What to produce – How many lines in these records include the string "FILT"? Reply with that number alone.
━━━━━ Input ━━━━━
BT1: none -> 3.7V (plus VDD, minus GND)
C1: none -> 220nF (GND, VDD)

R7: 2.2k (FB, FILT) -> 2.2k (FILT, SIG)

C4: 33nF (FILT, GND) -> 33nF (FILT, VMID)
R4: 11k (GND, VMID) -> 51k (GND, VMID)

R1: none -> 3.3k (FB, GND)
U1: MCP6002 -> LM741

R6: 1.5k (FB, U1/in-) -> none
━━━━━
━━━━━ Input ━━━━━
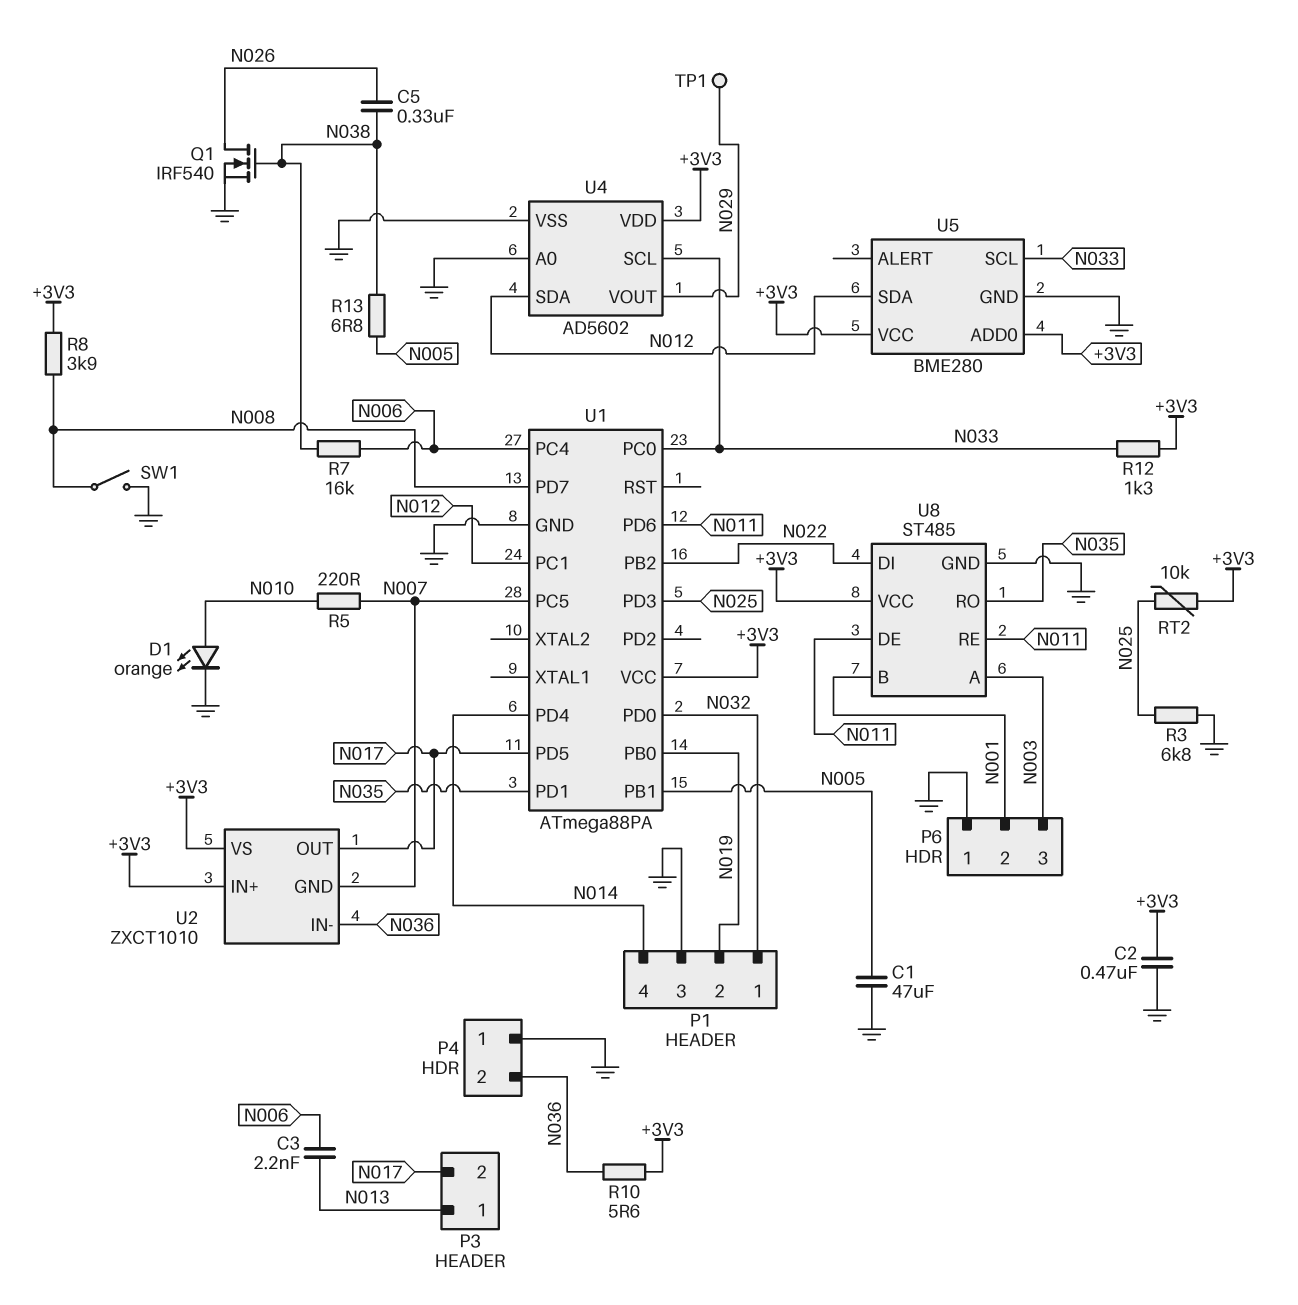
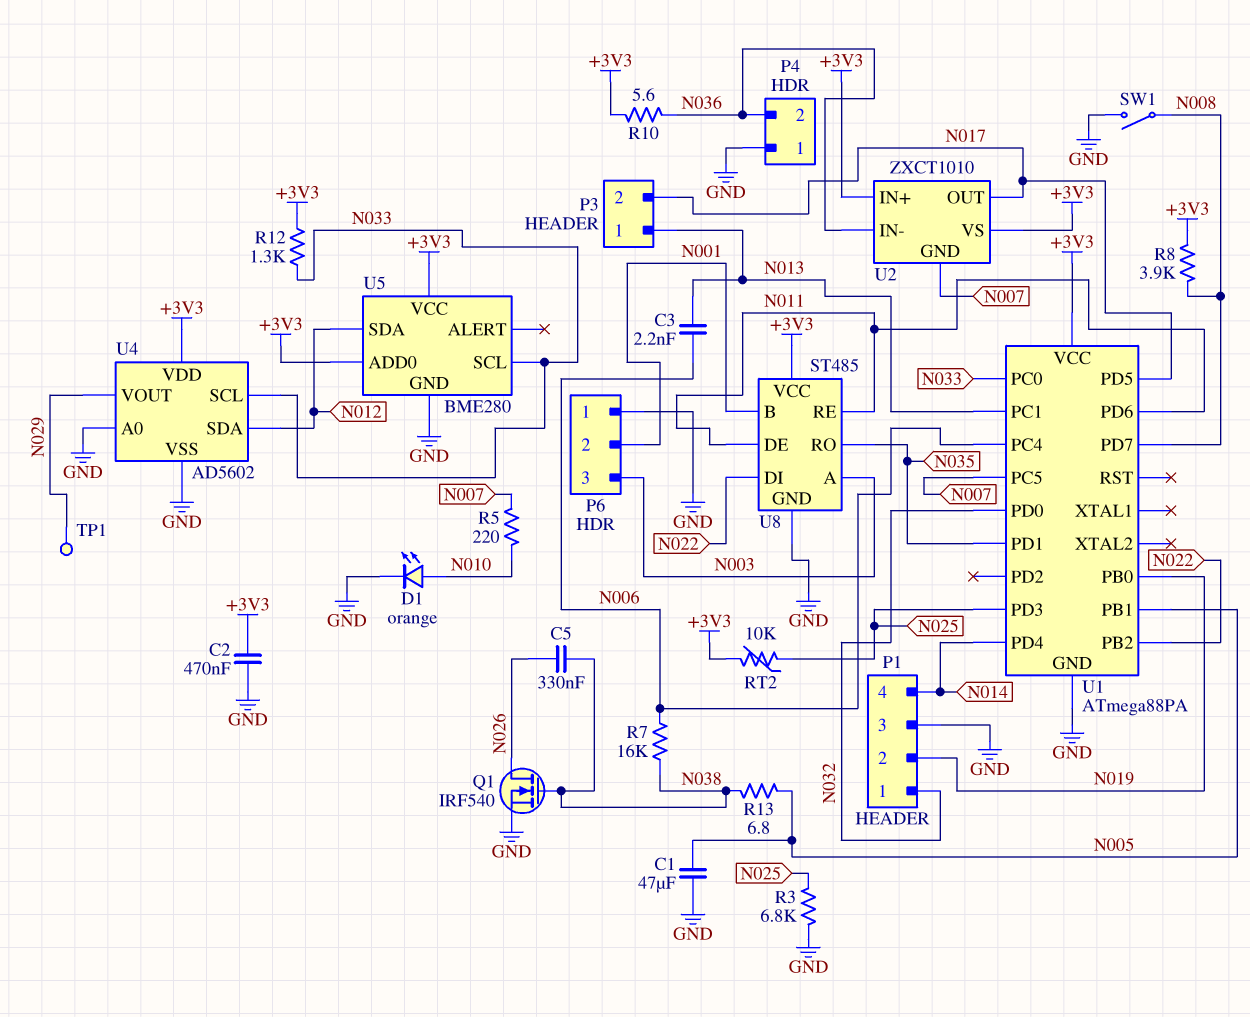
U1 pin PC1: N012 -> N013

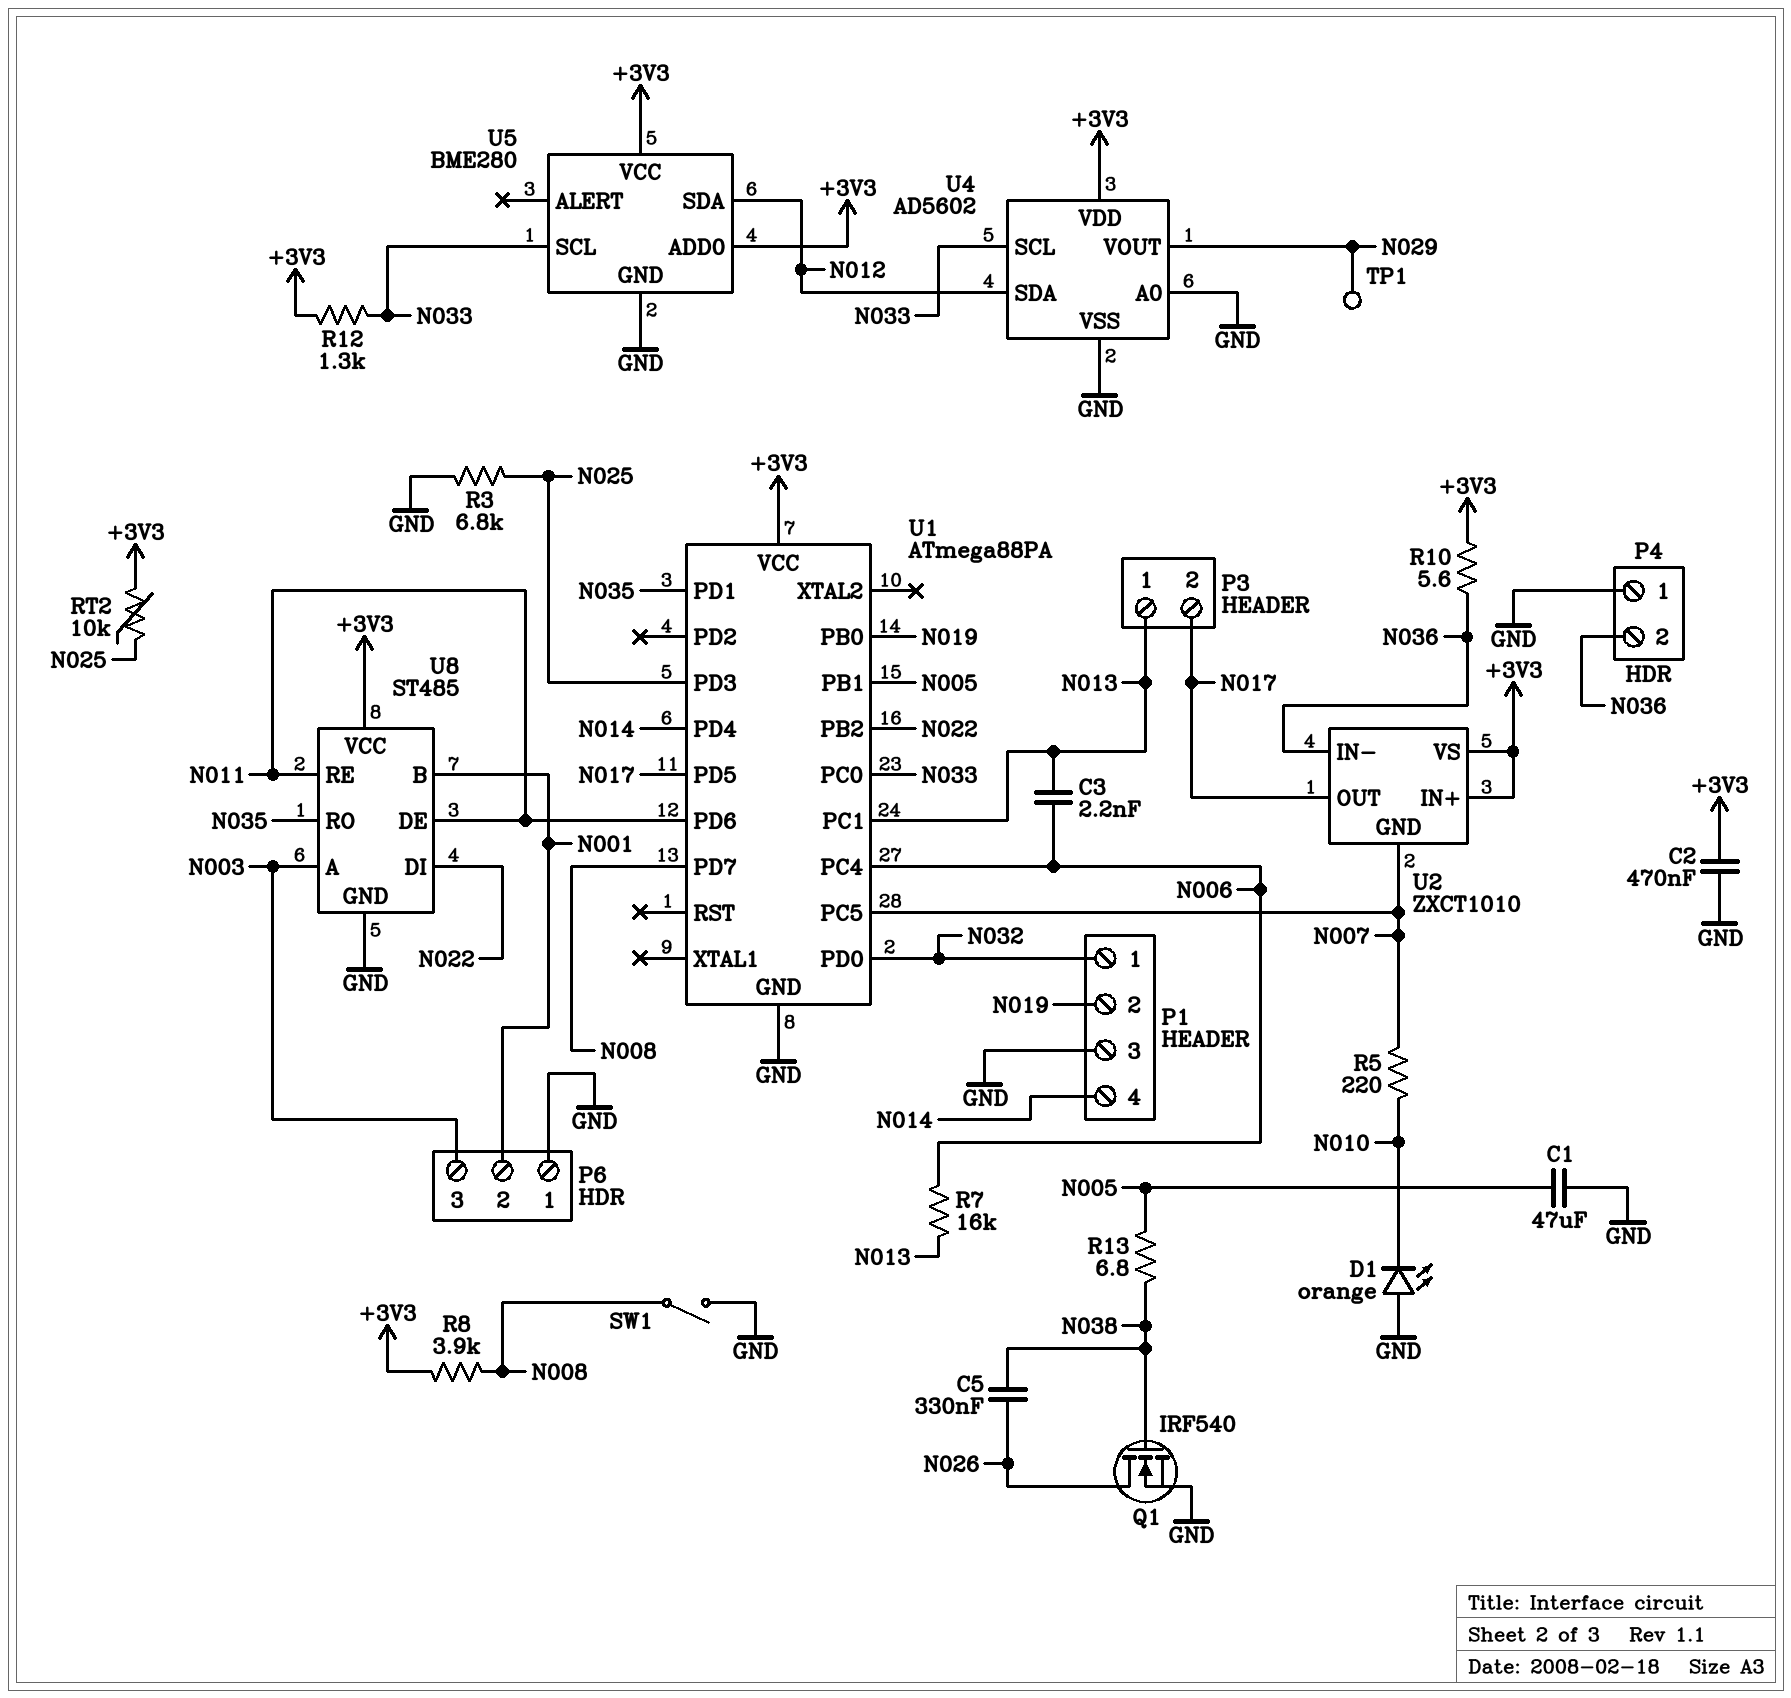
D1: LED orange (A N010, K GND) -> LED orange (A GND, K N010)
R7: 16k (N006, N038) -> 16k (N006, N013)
━━━━━
━━━━━ Input ━━━━━
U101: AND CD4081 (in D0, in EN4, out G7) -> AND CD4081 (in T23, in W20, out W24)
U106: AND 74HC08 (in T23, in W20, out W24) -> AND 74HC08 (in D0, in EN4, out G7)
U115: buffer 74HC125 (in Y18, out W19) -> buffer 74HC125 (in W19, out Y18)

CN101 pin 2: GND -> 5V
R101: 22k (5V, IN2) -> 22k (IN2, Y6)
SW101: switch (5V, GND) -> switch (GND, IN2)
━━━━━
Written solution – 2